Task instructions:
Reproduce all entries word for word.

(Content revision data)
»»
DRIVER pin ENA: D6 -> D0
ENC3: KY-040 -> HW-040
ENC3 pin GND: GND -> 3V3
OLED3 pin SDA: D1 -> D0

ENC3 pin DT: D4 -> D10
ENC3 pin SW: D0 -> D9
««
Answer to this task:
DRIVER pin ENA: D6 -> D0
ENC3: KY-040 -> HW-040
ENC3 pin GND: GND -> 3V3
OLED3 pin SDA: D1 -> D0

ENC3 pin DT: D4 -> D10
ENC3 pin SW: D0 -> D9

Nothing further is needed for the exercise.